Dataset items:
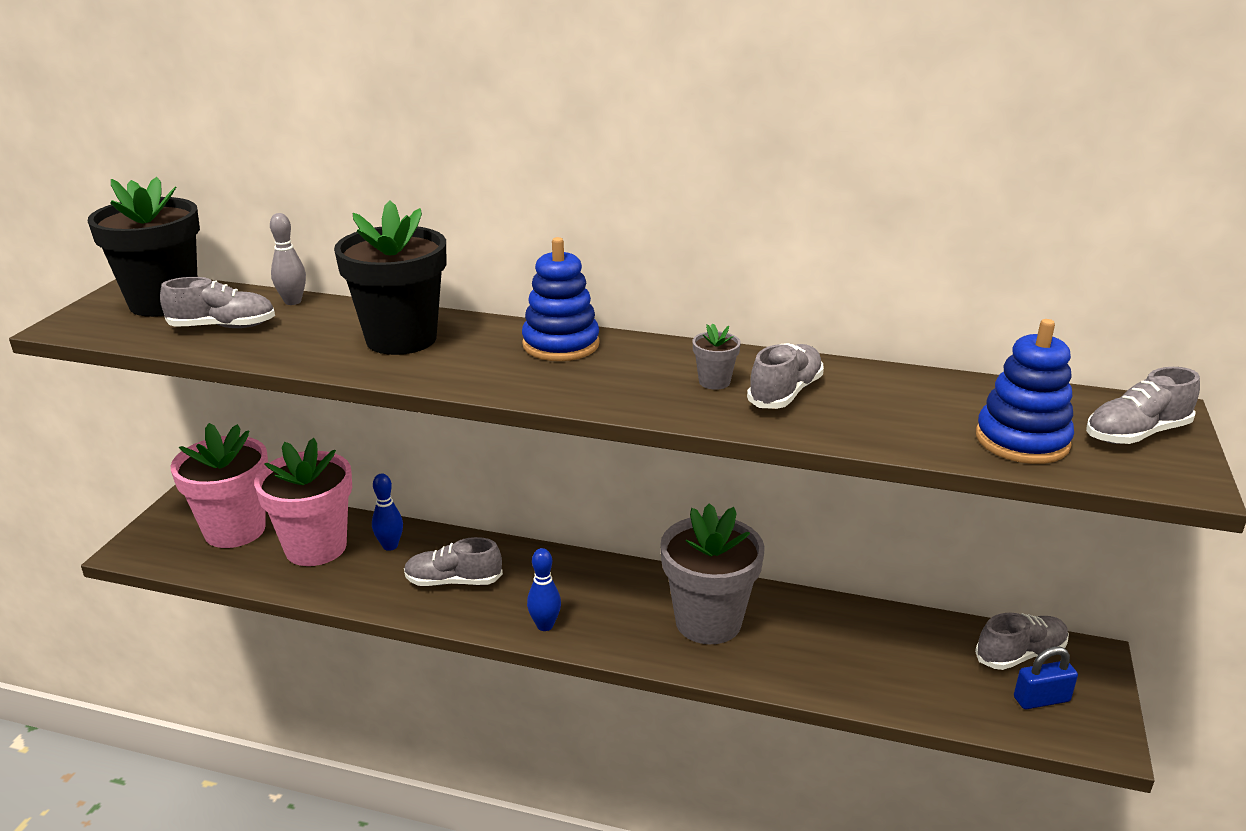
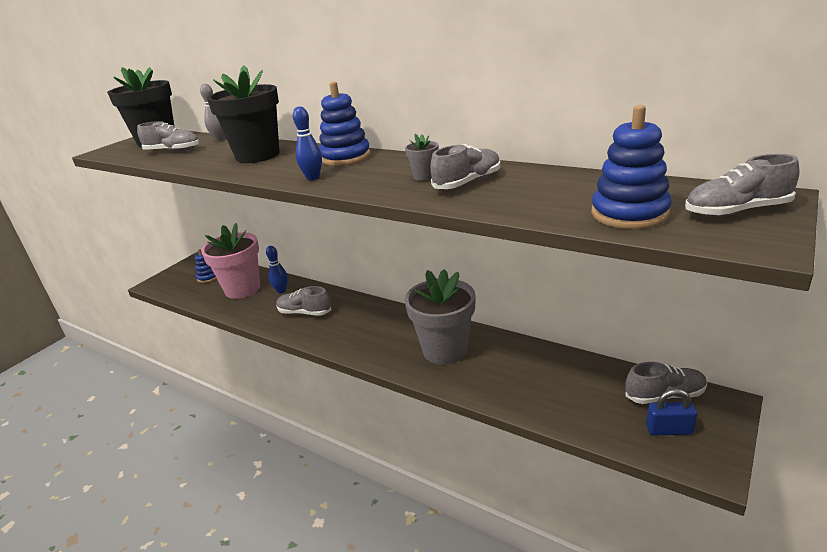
camera: 20 degrees right, 0 degrees up
(235, 530) = (208, 277): pink flower pot -> blue stacking toy
(545, 625) = (343, 342): blue bowling pin -> blue bowling pin (313, 178)

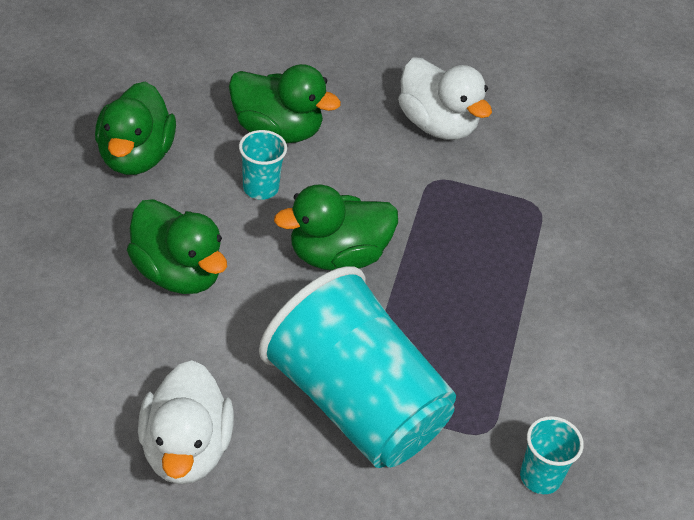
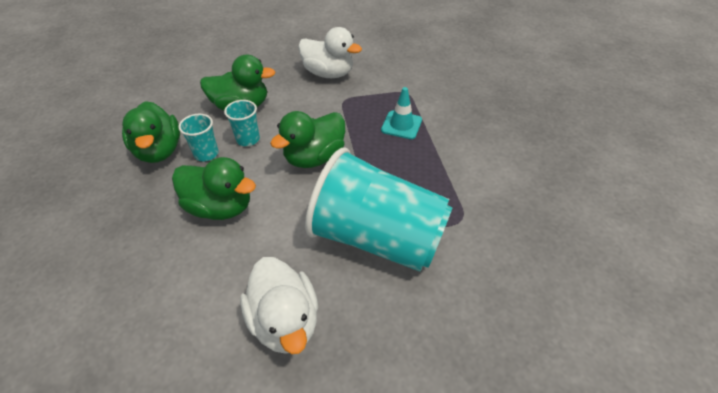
camera: 20 degrees left, 0 degrees up
(494, 258) = (401, 125): none -> turquoise traffic cone
(540, 477) = (509, 231): turquoise cup -> turquoise cup (206, 154)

Work required - Please find the lines in the data that contain the word "camera" and copy them.

Output for this task -
camera: 20 degrees right, 0 degrees up
camera: 20 degrees left, 0 degrees up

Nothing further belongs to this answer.